***** INFORMATION
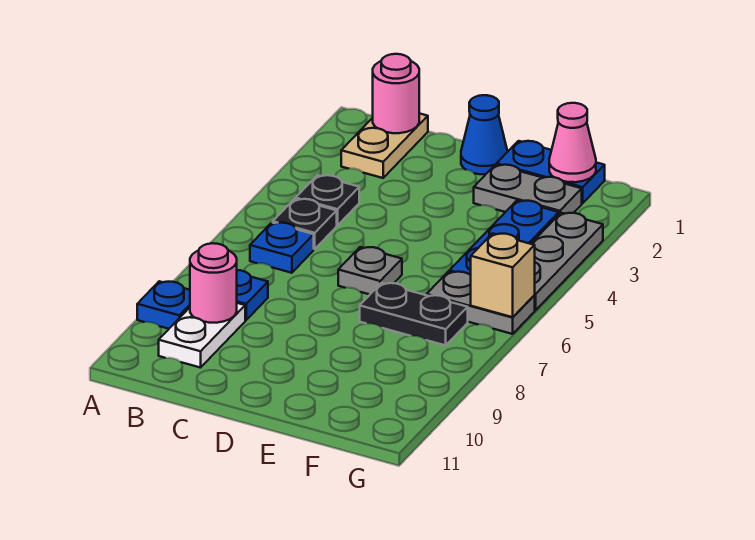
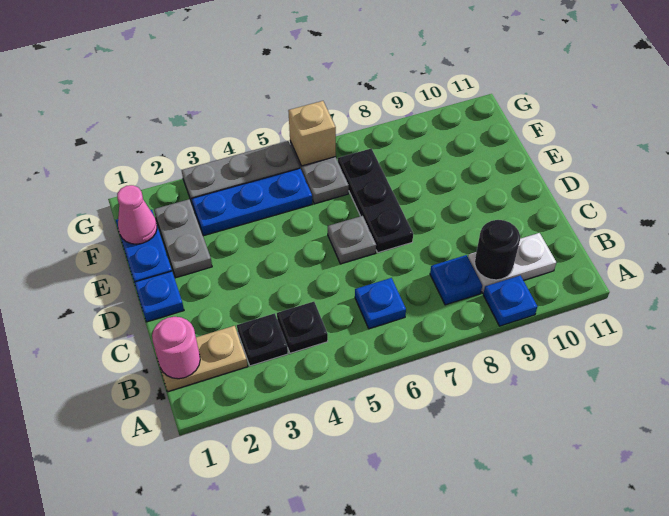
black plate B5 level 1 -> black plate B3 level 1
pink round brick B9 level 2 -> black round brick B9 level 2
blue cone D1 level 1 -> blue plate D1 level 1
black plate E7:F7 level 1 -> black plate D7:F7 level 1

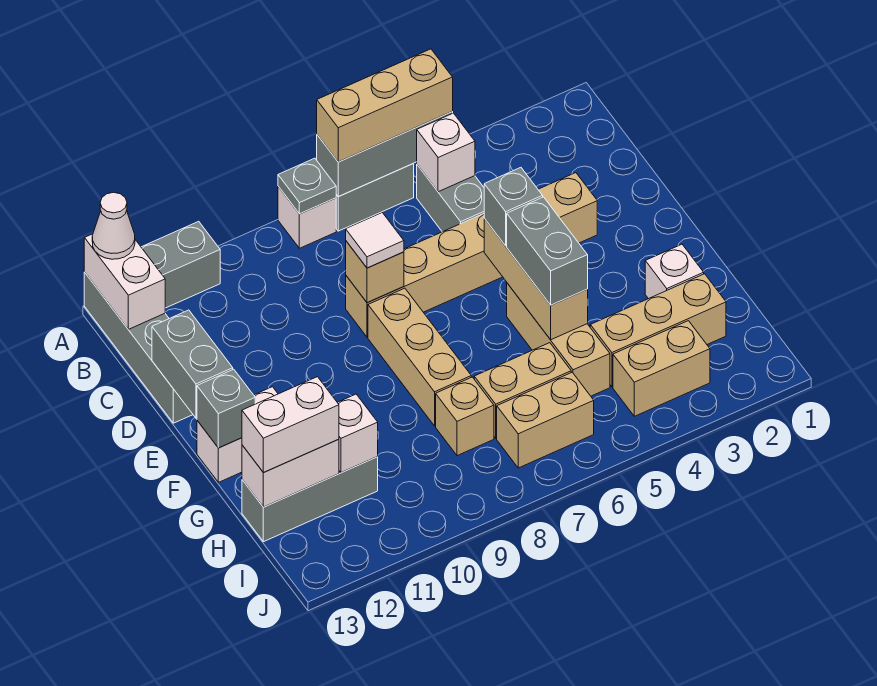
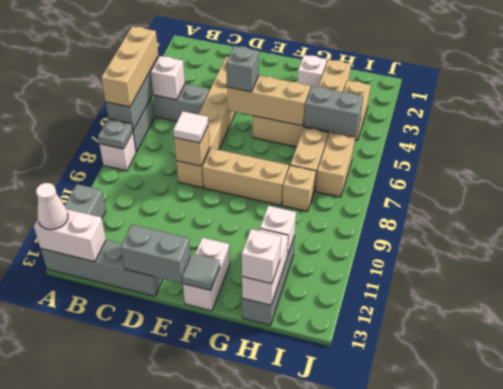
grey brick F5:G5 level 3 -> grey brick H5:I5 level 2
grey brick F13 level 2 -> grey tile F13 level 2
white brick H12:H13 level 3 -> white brick H13 level 3

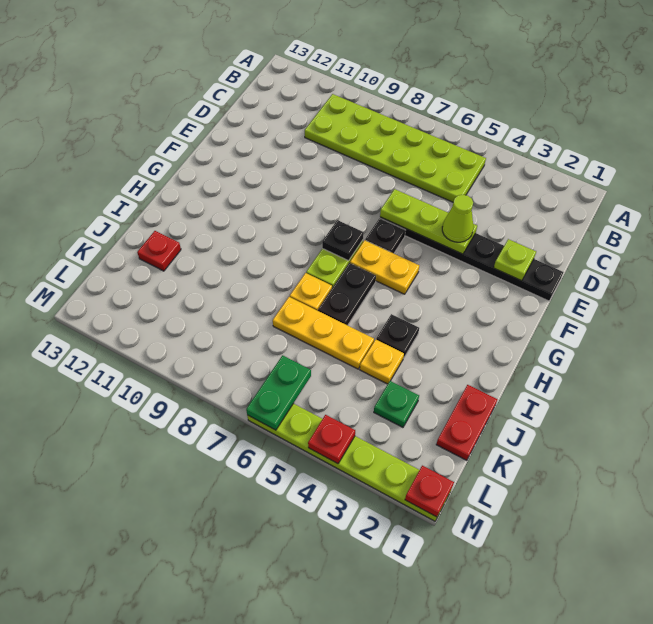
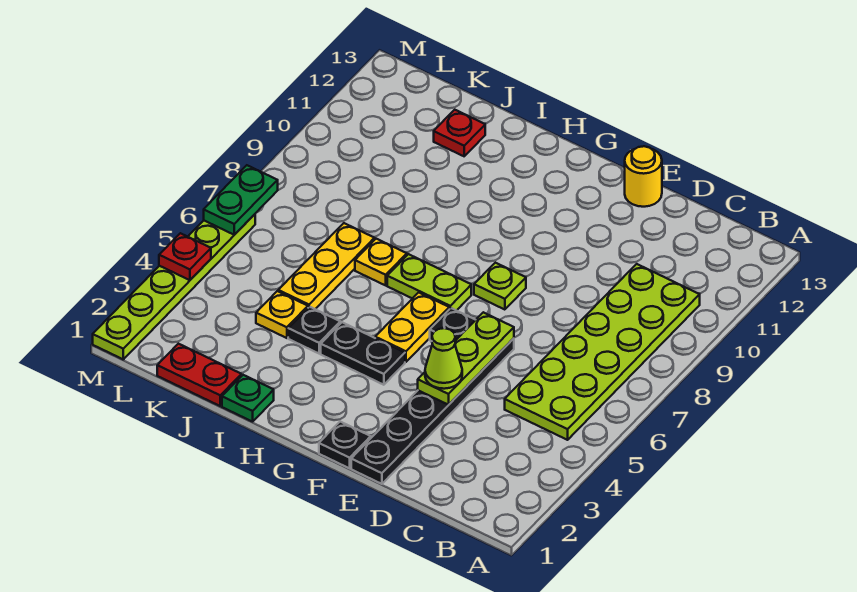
lime plate E2 level 2 -> lime plate F8 level 1
none -> yellow round brick E13 level 1
black plate G7 level 2 -> black plate F1 level 1
black plate H6:I6 level 1 -> black plate G4:H4 level 1
green plate K3 level 1 -> green plate I1 level 1
green plate L6:M6 level 2 -> green plate M6:M7 level 2
red plate M1 level 2 -> none

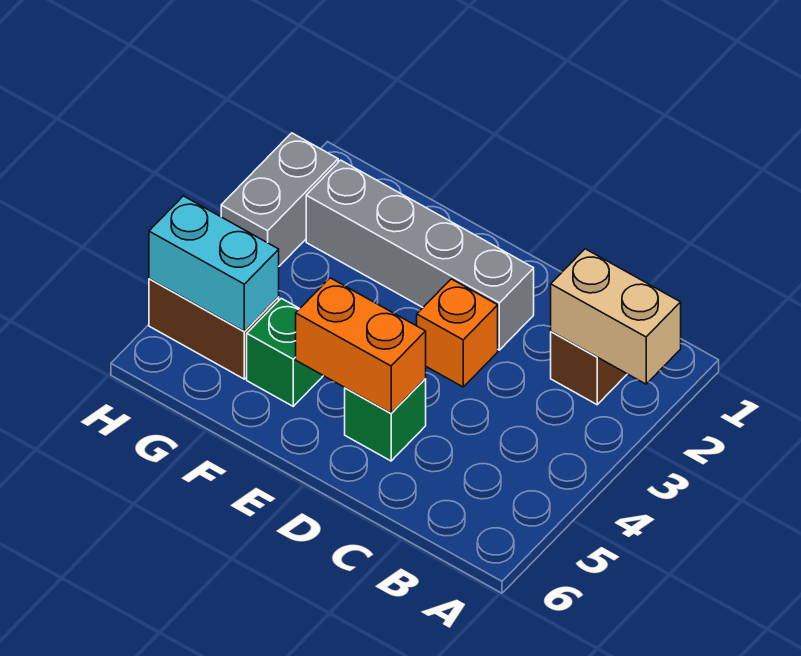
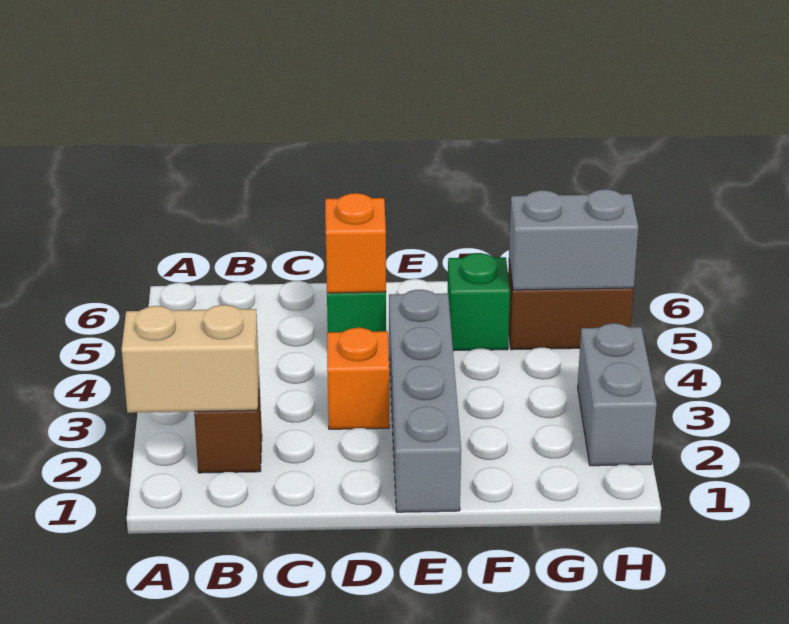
grey brick D2:G2 level 1 -> grey brick E1:E4 level 1
orange brick D5:E5 level 2 -> orange brick D5 level 2
cyan brick G5:H5 level 2 -> grey brick G5:H5 level 2

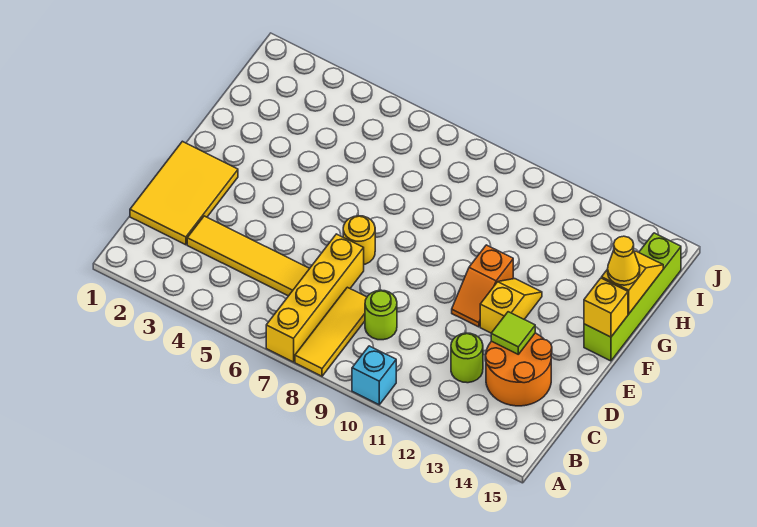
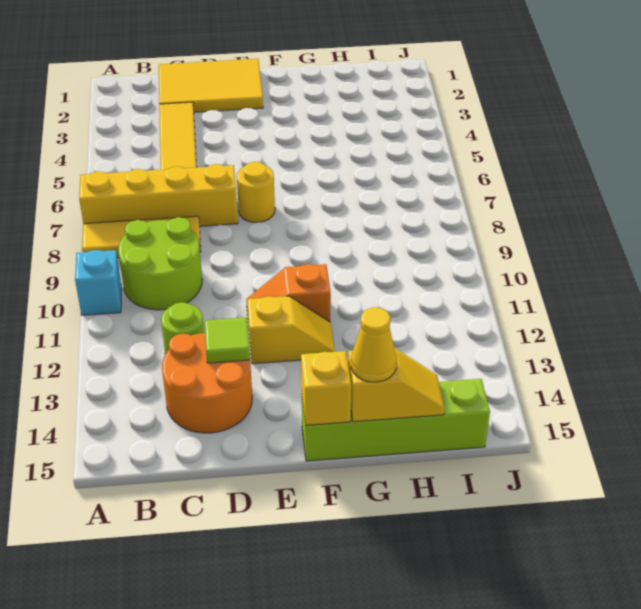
lime round brick C9 level 1 -> lime round brick B9:C10 level 1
**********
- [EXERCISE REQUIREMENTS] Put down exactly the lines of the data above that run from its first line through the line bearing "grey brick F5:G5", and no pictures.

- [COMPLETED TASK]
black plate B5 level 1 -> black plate B3 level 1
pink round brick B9 level 2 -> black round brick B9 level 2
blue cone D1 level 1 -> blue plate D1 level 1
black plate E7:F7 level 1 -> black plate D7:F7 level 1

grey brick F5:G5 level 3 -> grey brick H5:I5 level 2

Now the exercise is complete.